- **WORK TO BE COMPLETED**:
Where a line in the listing below contains the word "DGND", copy that line.

PROVIDED RECORDS section start

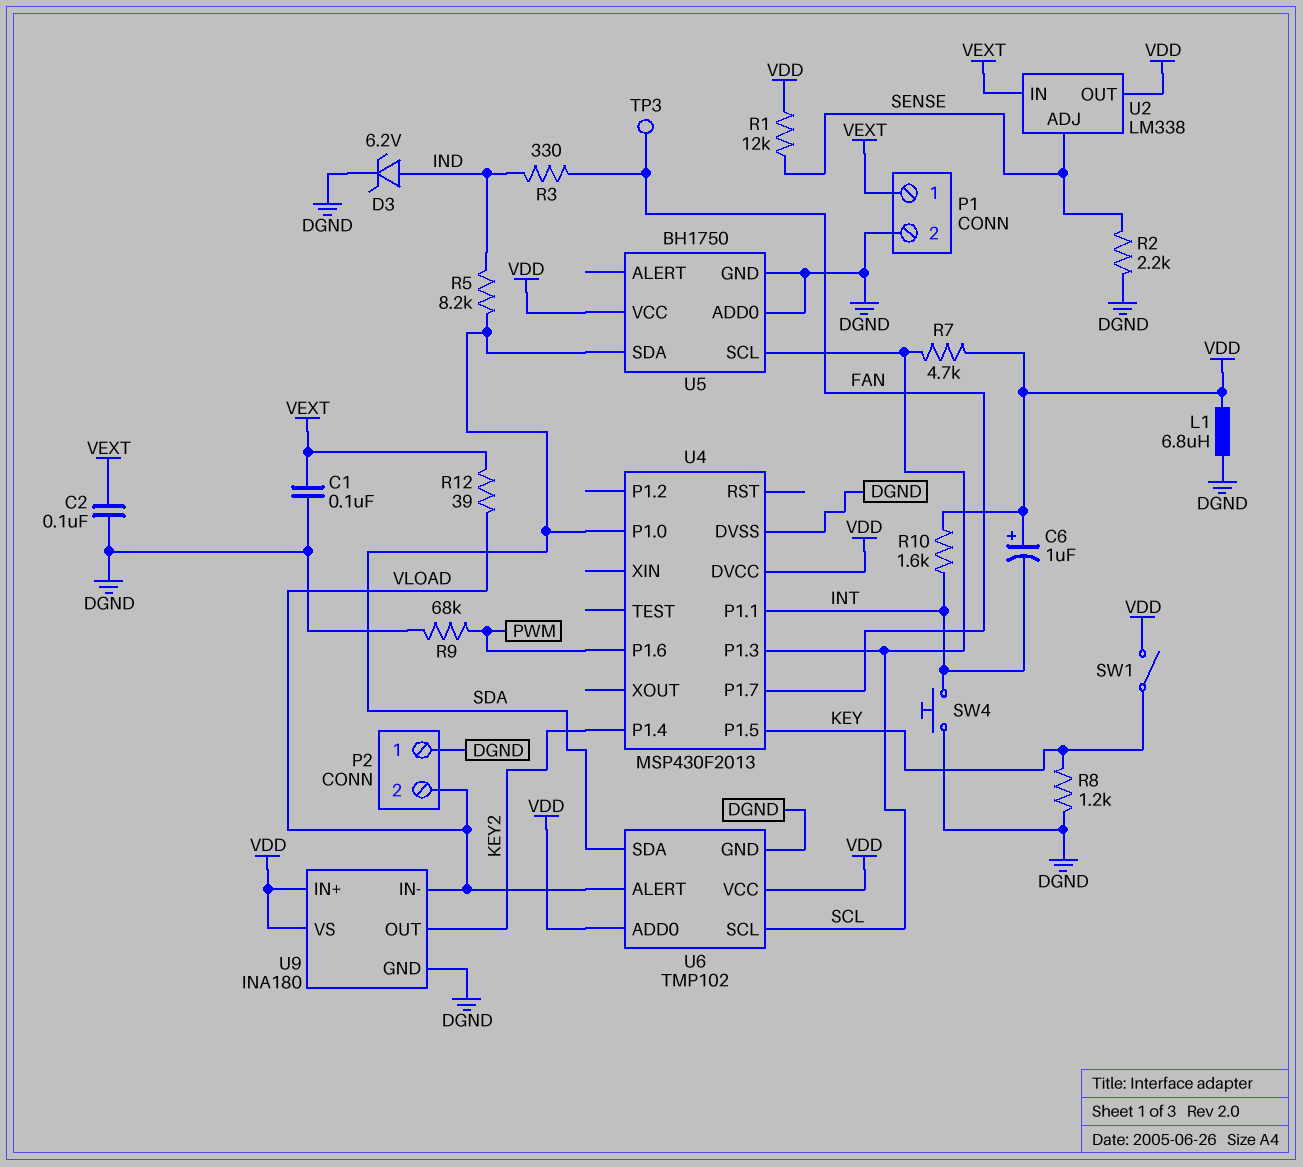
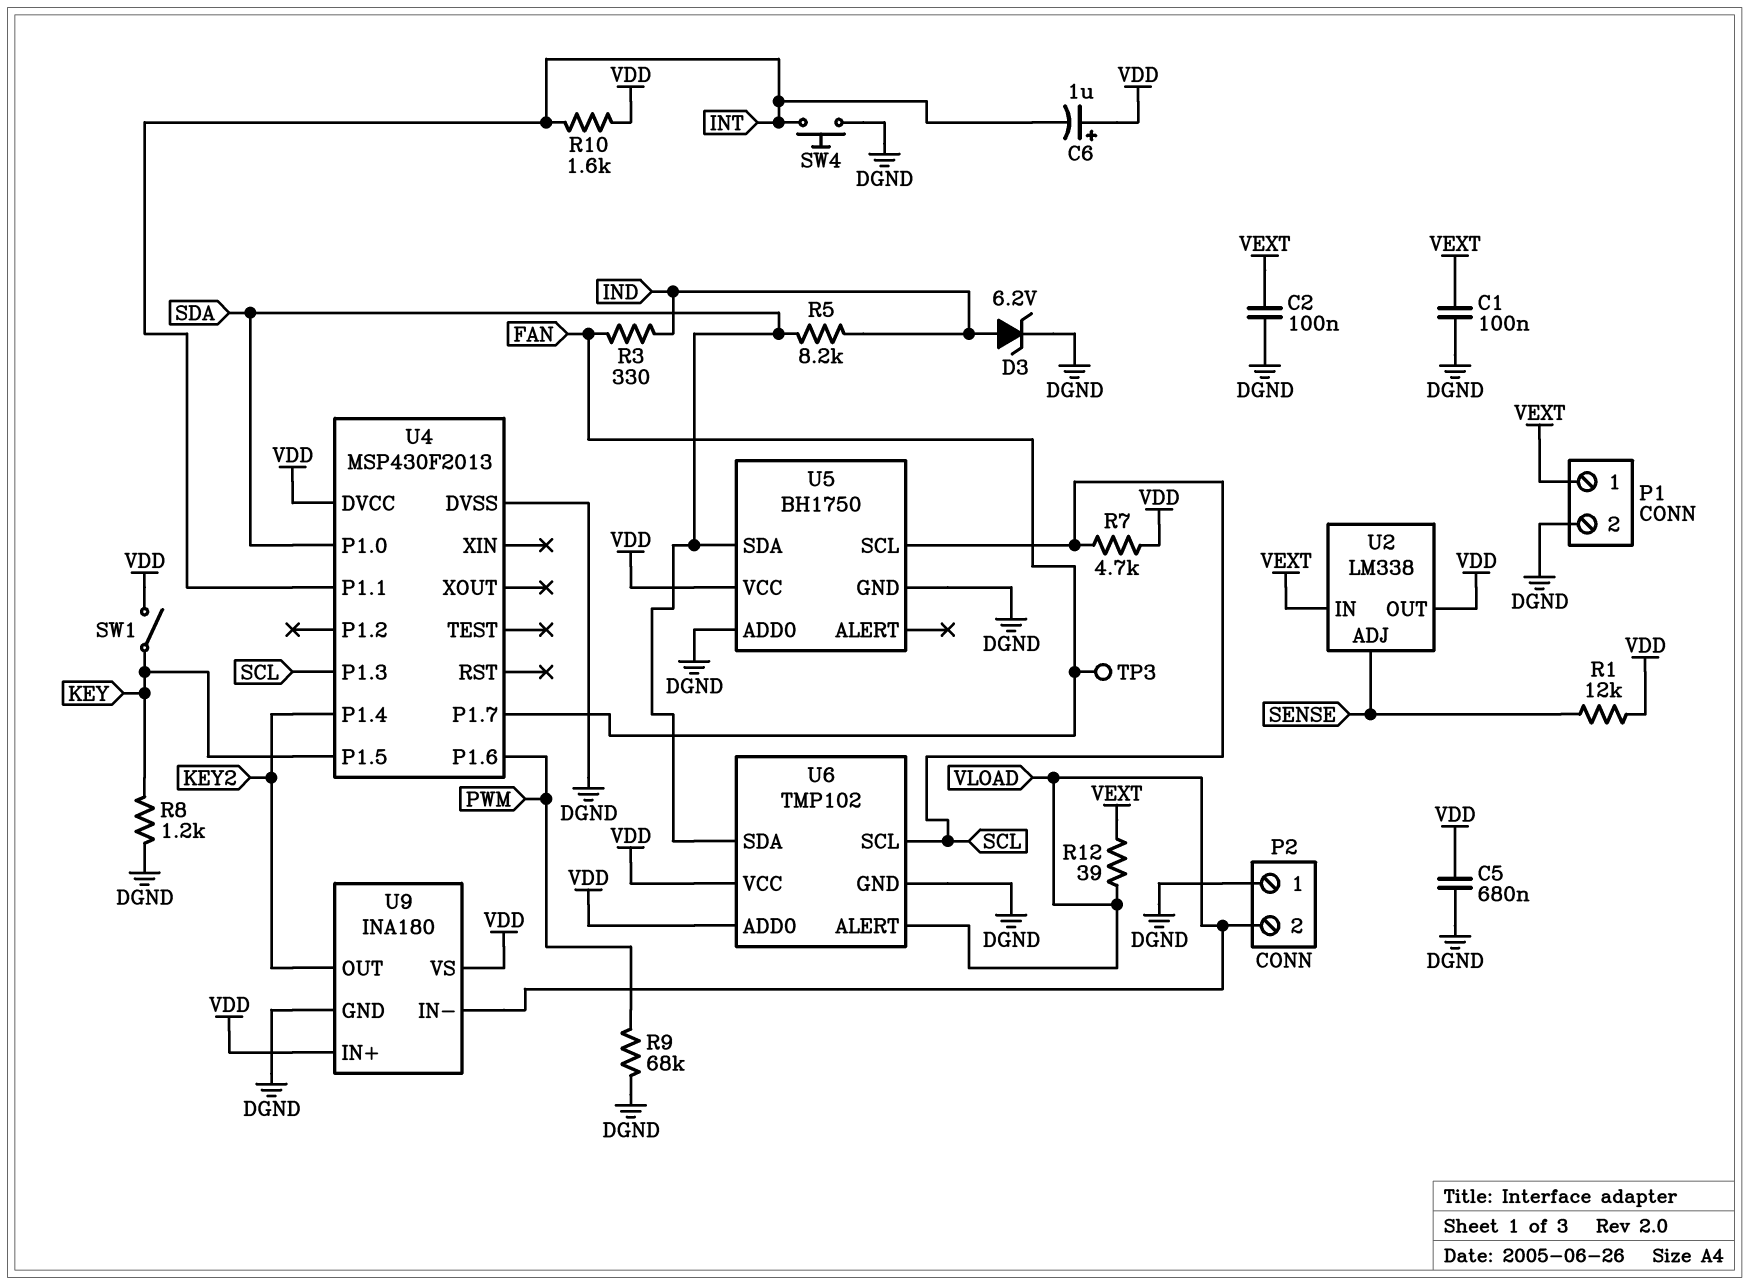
C5: none -> 680nF (DGND, VDD)
L1: 6.8uH (DGND, VDD) -> none
R2: 2.2k (DGND, SENSE) -> none

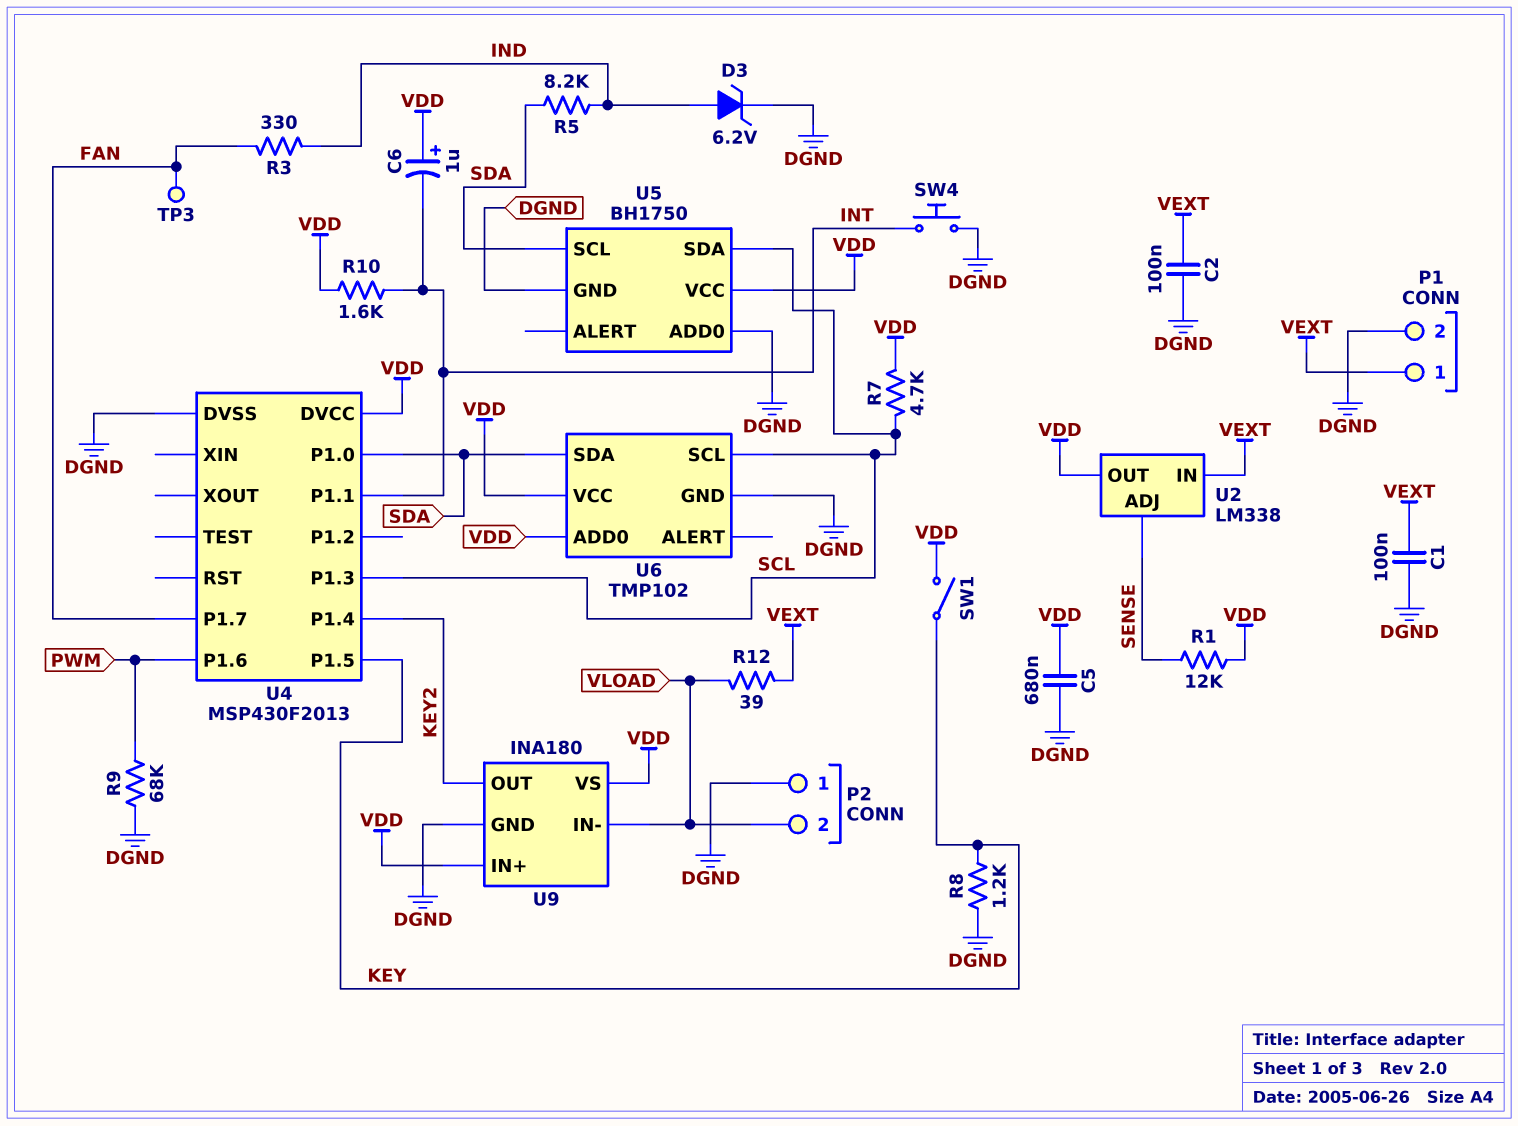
U5 pin SCL: SCL -> SDA
U5 pin SDA: SDA -> SCL
U6 pin ALERT: VLOAD -> none

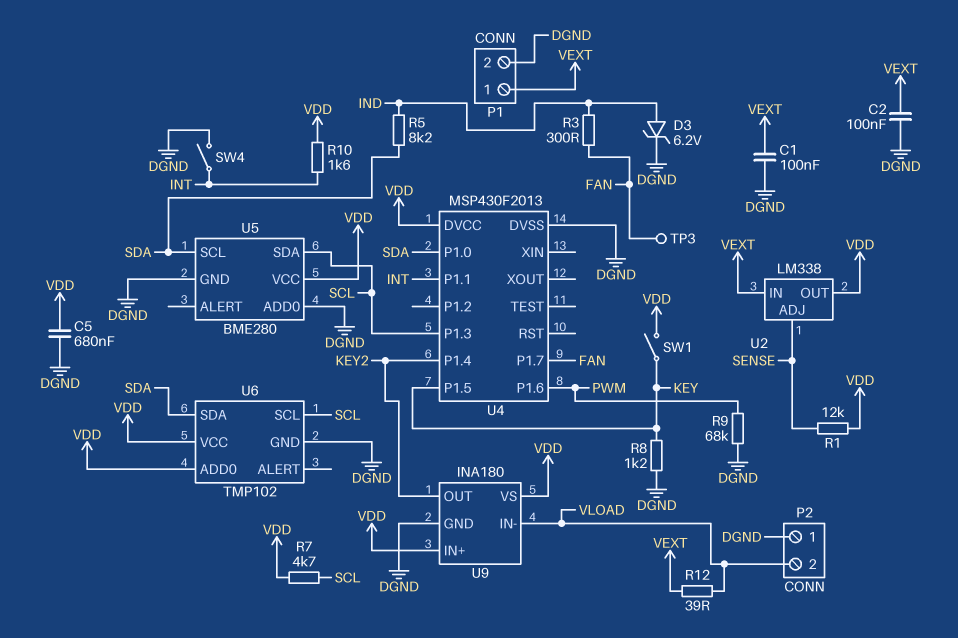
C6: 1uF (plus VDD, minus INT) -> none
R3: 330 (FAN, IND) -> 300 (FAN, IND)
SW4: button (DGND, INT) -> switch (DGND, INT)
U5: BH1750 -> BME280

PROVIDED RECORDS section end

- **RESPONSE BELOW**:
C5: none -> 680nF (DGND, VDD)
L1: 6.8uH (DGND, VDD) -> none
R2: 2.2k (DGND, SENSE) -> none
SW4: button (DGND, INT) -> switch (DGND, INT)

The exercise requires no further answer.